GIVEN ENTRIES:
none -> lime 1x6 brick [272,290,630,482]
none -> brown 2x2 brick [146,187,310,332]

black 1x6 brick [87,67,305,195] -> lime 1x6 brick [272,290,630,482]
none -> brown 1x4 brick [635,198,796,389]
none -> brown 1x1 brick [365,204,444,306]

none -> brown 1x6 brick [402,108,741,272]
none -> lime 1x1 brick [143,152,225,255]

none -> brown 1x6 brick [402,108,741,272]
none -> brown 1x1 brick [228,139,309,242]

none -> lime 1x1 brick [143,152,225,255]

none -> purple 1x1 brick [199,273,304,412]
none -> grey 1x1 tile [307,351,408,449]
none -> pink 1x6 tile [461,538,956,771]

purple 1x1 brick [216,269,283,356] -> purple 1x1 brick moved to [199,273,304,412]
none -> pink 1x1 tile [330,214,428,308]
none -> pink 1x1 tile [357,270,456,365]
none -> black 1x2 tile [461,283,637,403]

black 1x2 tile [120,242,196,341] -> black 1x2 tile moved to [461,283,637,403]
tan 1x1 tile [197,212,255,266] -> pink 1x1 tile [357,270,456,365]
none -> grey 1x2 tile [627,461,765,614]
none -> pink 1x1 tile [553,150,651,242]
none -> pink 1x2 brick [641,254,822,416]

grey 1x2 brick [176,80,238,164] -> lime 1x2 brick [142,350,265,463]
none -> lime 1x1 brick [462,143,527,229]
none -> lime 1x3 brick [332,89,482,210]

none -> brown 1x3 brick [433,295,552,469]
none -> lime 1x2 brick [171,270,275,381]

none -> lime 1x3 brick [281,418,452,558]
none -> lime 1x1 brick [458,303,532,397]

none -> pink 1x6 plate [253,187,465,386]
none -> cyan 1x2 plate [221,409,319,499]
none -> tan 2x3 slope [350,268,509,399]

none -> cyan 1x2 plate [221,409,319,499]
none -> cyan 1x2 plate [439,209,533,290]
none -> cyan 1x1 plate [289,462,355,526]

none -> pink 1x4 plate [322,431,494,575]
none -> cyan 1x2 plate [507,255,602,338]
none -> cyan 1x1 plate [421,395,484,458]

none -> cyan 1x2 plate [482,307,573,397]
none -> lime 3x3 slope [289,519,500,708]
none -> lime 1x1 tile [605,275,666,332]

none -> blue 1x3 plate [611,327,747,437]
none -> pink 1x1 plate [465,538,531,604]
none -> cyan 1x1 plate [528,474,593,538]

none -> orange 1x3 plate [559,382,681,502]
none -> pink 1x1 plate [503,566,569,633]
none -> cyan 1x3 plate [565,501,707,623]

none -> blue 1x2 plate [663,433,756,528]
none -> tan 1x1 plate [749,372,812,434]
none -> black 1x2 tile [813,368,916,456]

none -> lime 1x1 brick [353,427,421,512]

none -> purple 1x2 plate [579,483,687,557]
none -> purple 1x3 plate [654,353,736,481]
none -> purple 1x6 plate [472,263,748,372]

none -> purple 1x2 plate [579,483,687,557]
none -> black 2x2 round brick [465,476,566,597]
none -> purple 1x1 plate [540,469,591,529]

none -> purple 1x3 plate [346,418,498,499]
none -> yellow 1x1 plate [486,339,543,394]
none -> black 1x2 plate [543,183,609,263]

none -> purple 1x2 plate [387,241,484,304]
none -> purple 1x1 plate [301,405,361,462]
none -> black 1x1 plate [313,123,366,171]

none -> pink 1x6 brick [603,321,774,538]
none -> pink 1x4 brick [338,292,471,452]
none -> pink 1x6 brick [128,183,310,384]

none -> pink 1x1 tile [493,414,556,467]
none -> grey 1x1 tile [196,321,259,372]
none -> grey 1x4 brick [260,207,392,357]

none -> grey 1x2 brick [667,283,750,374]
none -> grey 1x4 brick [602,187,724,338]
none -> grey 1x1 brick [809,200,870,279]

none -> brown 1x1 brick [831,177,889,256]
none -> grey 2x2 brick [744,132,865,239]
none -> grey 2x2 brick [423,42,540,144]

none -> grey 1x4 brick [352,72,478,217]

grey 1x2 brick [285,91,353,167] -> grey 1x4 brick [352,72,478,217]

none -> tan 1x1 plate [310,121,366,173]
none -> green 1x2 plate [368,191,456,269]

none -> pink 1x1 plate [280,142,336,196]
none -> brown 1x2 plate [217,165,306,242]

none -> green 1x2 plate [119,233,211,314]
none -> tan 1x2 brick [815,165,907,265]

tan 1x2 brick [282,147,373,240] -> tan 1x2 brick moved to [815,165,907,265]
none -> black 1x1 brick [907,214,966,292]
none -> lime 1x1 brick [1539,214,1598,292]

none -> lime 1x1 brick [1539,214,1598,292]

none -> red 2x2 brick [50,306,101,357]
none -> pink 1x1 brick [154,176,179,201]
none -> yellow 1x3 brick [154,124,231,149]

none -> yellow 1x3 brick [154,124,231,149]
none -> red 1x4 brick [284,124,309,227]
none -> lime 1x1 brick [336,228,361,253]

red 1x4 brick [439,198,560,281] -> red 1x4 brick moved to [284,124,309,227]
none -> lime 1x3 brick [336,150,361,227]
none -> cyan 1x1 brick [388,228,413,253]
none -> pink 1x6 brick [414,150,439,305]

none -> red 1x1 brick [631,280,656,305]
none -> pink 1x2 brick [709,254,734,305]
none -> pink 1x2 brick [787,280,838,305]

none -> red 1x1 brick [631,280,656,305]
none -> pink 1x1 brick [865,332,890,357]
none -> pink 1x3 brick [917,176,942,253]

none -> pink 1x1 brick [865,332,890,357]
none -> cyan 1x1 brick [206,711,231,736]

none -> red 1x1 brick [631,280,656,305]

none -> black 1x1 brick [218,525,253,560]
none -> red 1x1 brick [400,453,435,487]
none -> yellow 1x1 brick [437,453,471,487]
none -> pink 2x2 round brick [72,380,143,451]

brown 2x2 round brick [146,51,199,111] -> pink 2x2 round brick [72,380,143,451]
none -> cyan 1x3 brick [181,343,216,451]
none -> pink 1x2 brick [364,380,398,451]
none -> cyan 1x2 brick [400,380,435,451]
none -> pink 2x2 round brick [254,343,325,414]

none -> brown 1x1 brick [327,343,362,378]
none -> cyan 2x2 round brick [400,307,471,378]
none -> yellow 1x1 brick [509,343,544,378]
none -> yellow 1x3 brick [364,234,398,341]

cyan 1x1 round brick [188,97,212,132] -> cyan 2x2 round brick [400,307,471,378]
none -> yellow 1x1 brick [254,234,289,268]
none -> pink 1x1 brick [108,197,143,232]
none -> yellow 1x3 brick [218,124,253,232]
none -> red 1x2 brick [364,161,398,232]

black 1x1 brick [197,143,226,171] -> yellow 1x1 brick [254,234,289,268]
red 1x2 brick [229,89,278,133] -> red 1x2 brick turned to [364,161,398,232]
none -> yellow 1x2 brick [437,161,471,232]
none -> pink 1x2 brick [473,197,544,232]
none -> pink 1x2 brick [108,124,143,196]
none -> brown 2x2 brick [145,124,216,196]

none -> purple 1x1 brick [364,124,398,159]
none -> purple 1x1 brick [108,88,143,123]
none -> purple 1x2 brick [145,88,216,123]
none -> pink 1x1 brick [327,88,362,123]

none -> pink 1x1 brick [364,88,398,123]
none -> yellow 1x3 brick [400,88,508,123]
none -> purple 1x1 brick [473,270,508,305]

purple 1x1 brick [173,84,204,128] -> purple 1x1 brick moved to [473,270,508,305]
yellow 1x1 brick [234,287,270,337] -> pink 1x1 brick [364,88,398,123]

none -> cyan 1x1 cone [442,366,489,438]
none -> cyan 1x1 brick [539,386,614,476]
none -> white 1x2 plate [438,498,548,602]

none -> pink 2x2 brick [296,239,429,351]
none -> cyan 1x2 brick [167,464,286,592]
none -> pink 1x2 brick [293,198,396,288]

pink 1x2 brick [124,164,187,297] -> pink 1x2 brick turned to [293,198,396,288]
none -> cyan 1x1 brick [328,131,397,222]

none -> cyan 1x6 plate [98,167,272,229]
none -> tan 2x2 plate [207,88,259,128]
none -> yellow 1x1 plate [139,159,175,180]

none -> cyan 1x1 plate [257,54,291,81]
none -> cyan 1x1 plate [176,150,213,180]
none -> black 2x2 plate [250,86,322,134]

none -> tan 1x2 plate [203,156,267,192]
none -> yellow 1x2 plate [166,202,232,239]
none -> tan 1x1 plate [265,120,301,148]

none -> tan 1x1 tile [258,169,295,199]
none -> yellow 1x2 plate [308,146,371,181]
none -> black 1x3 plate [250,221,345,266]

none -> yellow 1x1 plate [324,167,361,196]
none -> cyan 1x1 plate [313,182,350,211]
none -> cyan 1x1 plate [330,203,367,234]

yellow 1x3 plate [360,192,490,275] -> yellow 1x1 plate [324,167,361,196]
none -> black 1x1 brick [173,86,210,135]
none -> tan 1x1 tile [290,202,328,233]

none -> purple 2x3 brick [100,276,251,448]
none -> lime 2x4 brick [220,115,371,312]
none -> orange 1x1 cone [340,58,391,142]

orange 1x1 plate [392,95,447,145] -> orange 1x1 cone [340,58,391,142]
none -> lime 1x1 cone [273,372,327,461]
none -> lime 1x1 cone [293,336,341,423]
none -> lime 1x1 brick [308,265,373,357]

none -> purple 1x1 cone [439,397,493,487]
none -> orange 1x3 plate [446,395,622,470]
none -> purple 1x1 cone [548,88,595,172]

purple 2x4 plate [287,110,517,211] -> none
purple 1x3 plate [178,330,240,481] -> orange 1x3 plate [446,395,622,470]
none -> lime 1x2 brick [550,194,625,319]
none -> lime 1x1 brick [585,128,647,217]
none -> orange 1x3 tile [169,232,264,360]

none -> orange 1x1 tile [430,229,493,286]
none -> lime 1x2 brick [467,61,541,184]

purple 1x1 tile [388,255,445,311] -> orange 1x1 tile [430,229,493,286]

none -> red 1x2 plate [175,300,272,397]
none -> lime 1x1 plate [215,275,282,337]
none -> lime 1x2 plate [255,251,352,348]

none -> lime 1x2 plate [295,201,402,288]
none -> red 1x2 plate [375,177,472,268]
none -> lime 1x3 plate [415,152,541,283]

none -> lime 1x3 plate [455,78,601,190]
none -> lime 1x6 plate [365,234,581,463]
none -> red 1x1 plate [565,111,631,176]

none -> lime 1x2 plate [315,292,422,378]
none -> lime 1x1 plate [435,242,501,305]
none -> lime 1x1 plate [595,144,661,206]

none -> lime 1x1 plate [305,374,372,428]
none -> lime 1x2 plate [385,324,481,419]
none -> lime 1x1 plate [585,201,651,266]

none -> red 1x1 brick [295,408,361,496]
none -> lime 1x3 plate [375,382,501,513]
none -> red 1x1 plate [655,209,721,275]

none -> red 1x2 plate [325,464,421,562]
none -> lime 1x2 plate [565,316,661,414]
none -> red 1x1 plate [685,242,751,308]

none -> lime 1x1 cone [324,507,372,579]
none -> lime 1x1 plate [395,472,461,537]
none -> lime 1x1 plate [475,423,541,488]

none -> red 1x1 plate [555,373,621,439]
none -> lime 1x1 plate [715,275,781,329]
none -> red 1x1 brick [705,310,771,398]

PROBLEM STATEMENT: From the line that has "none -> blue 1x2 plate [663,433,756,528]" through the line that has "none -> purple 1x6 plate [472,263,748,372]", copy every line exactly as it appears above, and leave out all others.

TASK RESPONSE:
none -> blue 1x2 plate [663,433,756,528]
none -> tan 1x1 plate [749,372,812,434]
none -> black 1x2 tile [813,368,916,456]

none -> lime 1x1 brick [353,427,421,512]

none -> purple 1x2 plate [579,483,687,557]
none -> purple 1x3 plate [654,353,736,481]
none -> purple 1x6 plate [472,263,748,372]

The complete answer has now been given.